DIRECTIVE —
Set out every line bearing the string "stroma".

---*---

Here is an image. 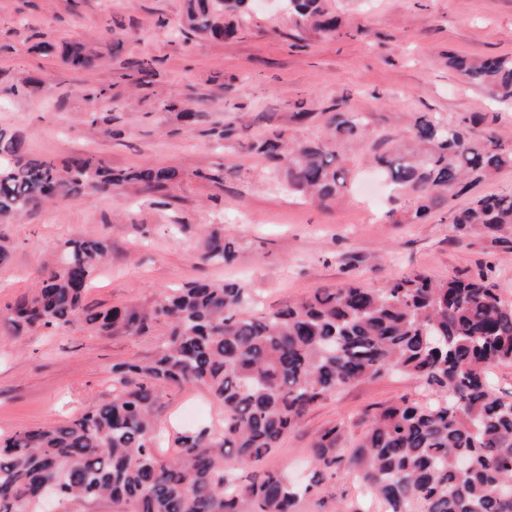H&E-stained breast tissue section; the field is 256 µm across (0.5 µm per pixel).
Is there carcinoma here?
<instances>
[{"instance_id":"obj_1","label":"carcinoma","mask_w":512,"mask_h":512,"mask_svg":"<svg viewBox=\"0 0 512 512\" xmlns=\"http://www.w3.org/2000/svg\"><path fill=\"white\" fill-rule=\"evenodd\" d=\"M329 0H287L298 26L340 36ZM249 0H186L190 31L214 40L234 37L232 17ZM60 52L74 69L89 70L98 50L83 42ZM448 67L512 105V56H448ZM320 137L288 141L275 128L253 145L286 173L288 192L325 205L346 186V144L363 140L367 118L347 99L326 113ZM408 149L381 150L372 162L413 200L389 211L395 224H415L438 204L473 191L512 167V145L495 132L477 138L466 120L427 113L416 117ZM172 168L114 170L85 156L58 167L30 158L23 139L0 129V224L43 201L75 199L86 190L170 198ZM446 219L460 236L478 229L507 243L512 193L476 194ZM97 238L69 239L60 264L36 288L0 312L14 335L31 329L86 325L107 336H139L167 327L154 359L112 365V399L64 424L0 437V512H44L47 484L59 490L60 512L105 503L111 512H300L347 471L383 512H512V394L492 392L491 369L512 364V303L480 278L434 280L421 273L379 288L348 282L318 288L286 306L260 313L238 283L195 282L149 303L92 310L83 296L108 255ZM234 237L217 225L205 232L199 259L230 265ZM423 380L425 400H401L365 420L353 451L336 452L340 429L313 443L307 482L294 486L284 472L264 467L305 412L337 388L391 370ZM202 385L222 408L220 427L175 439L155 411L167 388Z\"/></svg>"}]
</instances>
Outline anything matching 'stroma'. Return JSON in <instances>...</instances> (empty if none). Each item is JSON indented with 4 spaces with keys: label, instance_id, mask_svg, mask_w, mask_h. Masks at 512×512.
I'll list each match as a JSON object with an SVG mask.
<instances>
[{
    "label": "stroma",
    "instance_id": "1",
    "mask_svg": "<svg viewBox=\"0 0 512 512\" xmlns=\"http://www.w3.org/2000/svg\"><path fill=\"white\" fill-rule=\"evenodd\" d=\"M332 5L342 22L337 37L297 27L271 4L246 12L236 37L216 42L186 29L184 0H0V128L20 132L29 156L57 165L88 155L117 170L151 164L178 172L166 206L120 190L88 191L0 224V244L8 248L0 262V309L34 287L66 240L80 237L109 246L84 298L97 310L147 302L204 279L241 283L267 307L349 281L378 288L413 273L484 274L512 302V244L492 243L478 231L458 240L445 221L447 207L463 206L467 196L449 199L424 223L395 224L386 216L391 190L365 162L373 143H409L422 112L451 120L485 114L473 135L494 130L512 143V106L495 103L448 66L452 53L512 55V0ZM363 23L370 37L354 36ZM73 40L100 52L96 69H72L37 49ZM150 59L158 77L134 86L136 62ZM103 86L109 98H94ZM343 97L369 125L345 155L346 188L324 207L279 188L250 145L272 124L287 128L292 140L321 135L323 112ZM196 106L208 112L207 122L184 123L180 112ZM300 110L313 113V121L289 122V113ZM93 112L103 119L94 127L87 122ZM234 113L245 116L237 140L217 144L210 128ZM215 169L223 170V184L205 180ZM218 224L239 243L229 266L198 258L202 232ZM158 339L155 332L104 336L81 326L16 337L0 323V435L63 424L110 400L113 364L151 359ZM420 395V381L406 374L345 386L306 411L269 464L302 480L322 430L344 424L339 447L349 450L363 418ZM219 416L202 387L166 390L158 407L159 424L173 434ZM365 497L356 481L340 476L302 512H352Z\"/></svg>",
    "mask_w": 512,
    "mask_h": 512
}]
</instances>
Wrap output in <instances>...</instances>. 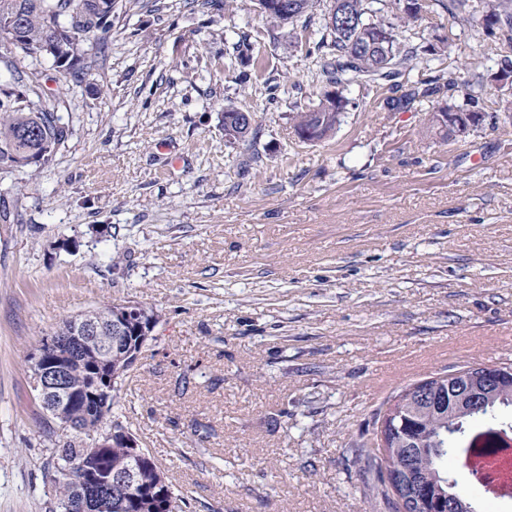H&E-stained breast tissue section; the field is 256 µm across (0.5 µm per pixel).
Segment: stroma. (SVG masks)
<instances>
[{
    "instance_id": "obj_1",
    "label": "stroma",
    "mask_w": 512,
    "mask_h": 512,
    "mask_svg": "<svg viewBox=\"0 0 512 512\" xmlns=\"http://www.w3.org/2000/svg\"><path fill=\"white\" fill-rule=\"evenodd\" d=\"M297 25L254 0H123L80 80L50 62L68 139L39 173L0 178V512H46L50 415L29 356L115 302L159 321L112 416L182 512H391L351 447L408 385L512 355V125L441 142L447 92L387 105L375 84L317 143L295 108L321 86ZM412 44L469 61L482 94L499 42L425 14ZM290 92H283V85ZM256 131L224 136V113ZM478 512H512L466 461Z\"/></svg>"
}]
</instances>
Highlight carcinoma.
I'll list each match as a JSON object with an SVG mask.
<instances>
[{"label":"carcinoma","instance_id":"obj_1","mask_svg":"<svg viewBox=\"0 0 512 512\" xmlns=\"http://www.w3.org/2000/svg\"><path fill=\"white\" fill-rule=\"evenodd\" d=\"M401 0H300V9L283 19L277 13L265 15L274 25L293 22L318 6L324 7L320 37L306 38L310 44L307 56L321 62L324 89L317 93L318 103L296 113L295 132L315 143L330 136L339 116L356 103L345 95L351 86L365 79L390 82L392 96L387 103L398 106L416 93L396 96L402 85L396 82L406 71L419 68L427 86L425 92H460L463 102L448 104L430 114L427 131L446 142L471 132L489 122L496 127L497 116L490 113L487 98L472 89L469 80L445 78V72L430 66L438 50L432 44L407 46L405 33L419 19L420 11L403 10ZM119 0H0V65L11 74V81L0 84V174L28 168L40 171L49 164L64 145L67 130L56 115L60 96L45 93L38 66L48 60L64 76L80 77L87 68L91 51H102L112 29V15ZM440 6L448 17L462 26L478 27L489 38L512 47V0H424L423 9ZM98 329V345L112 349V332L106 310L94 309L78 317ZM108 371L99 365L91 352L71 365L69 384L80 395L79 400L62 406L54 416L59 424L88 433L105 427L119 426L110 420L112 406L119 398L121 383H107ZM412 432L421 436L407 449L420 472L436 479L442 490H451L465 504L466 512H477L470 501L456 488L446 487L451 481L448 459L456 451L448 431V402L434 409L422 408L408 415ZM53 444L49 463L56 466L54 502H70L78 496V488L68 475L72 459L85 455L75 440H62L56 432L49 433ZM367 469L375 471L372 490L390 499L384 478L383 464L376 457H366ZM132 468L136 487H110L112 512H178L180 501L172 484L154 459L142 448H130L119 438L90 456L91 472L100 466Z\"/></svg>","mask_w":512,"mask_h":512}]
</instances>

---*---

SOLUTION FOR THIS PROBLEM —
Outline anything matching 'stroma'. Return JSON in <instances>...</instances> (empty if none). Each item is JSON indented with 4 spaces with keys: label, instance_id, mask_svg, mask_w, mask_h. Masks at 512×512.
    "label": "stroma",
Segment: stroma. (SVG masks)
    "label": "stroma",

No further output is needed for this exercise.